Exercise requirements: Transcribe the data in full and exactly, omitting any pictures.

Material provided:
------------------------------------------------
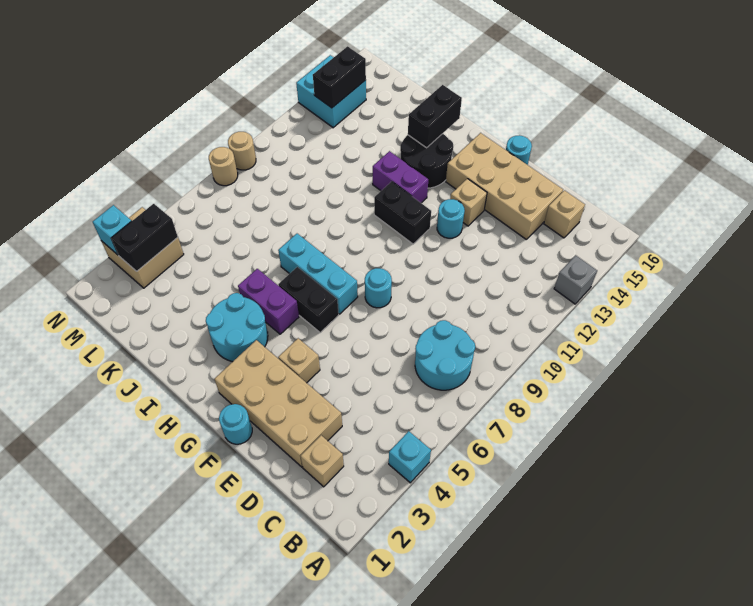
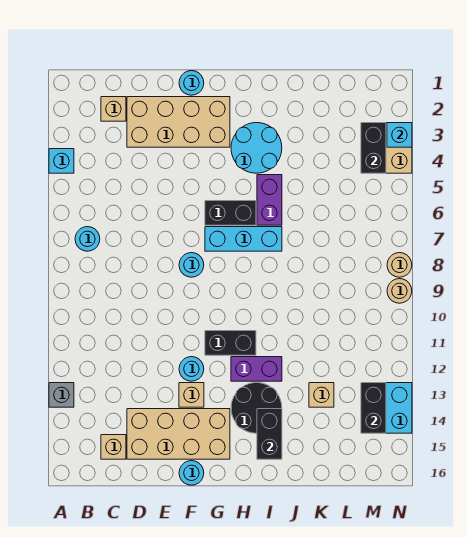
cyan round brick B7:C8 level 1 -> cyan round brick B7 level 1
tan brick F4 level 1 -> tan brick K13 level 1
purple brick H5:I5 level 1 -> purple brick I5:I6 level 1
------------------------------------------------
Answer space:
cyan round brick B7:C8 level 1 -> cyan round brick B7 level 1
tan brick F4 level 1 -> tan brick K13 level 1
purple brick H5:I5 level 1 -> purple brick I5:I6 level 1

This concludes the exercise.